**ACTIVITY:**
Transcribe the data exactly, omitting whatever pictures it holds.

Segment Open

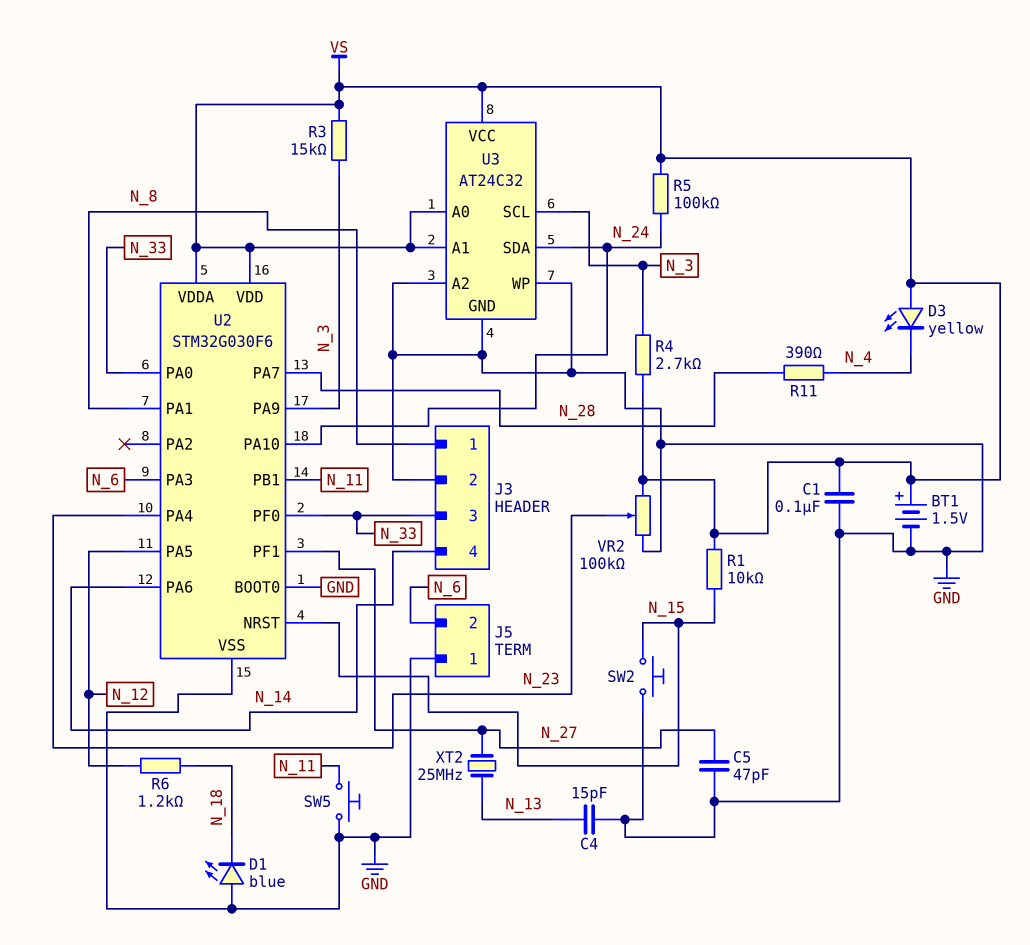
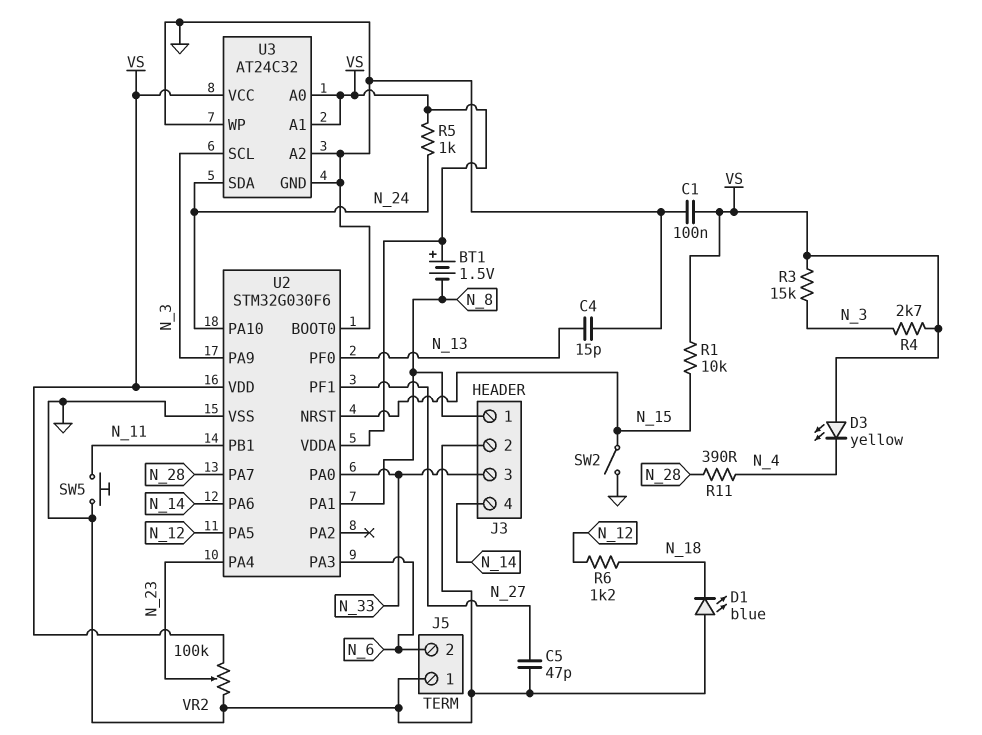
BT1: 1.5V (plus VS, minus GND) -> 1.5V (plus VS, minus N_8)
R5: 100k (N_24, VS) -> 1k (N_24, VS)
SW2: button (GND, N_15) -> switch (GND, N_15)
U2 pin PF0: N_33 -> N_13
XT2: 25MHz (N_13, N_27) -> none

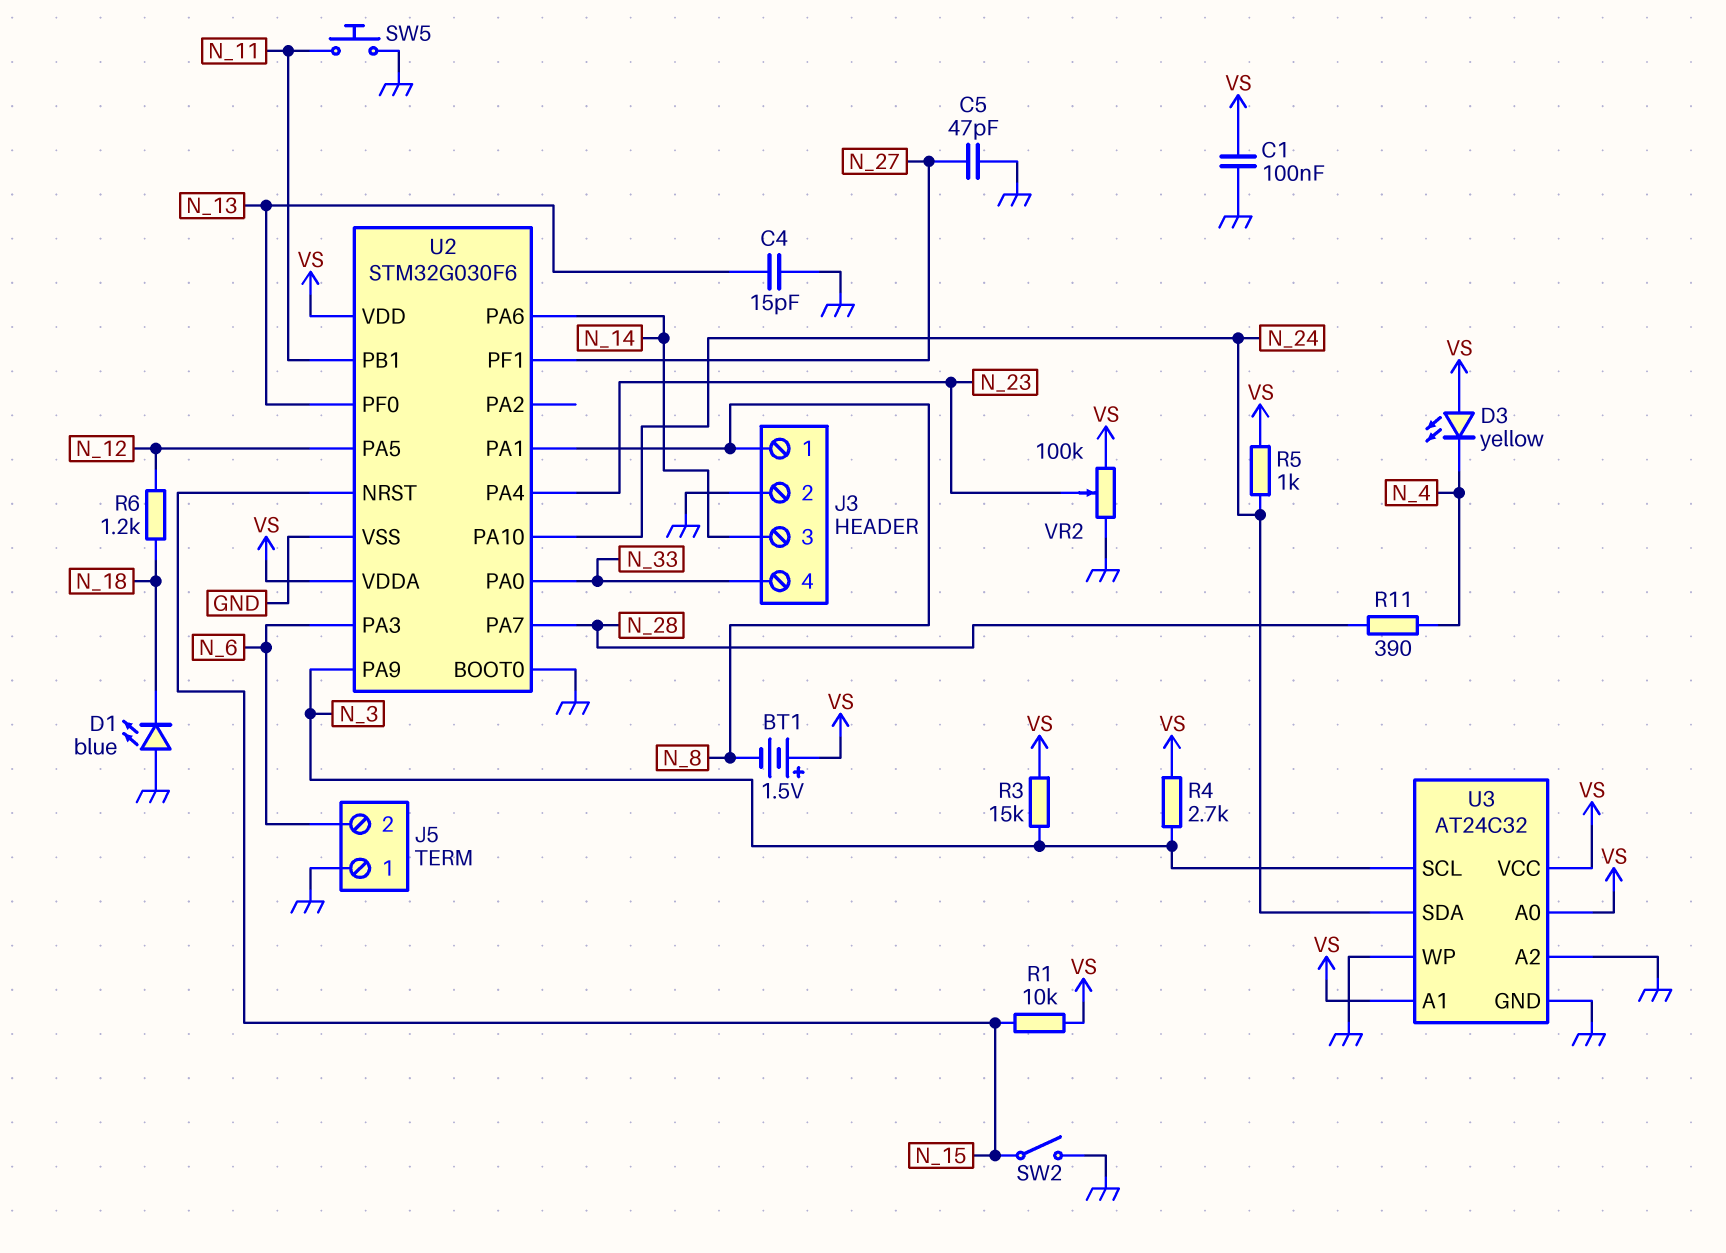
J3 pin 3: N_33 -> N_14
J3 pin 4: N_14 -> N_33

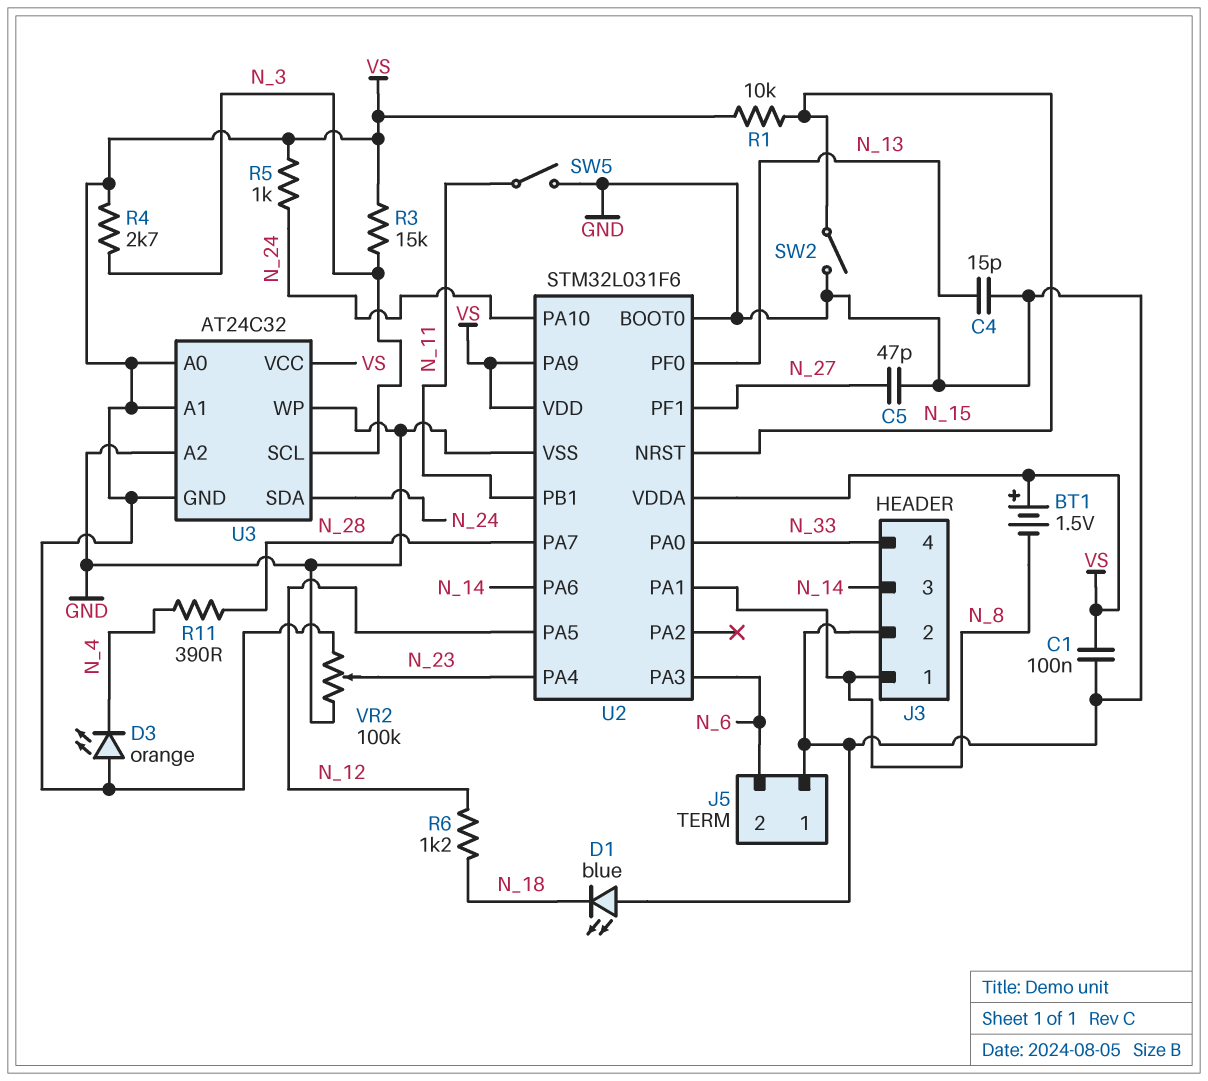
D3: LED yellow (A VS, K N_4) -> LED orange (A VS, K N_4)
SW5: button (GND, N_11) -> switch (GND, N_11)
U2: STM32G030F6 -> STM32L031F6
U2 pin PA9: N_3 -> VS
U3 pin GND: GND -> VS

Segment Closed

**SOLUTION TO THE PROBLEM:**
BT1: 1.5V (plus VS, minus GND) -> 1.5V (plus VS, minus N_8)
R5: 100k (N_24, VS) -> 1k (N_24, VS)
SW2: button (GND, N_15) -> switch (GND, N_15)
U2 pin PF0: N_33 -> N_13
XT2: 25MHz (N_13, N_27) -> none

J3 pin 3: N_33 -> N_14
J3 pin 4: N_14 -> N_33

D3: LED yellow (A VS, K N_4) -> LED orange (A VS, K N_4)
SW5: button (GND, N_11) -> switch (GND, N_11)
U2: STM32G030F6 -> STM32L031F6
U2 pin PA9: N_3 -> VS
U3 pin GND: GND -> VS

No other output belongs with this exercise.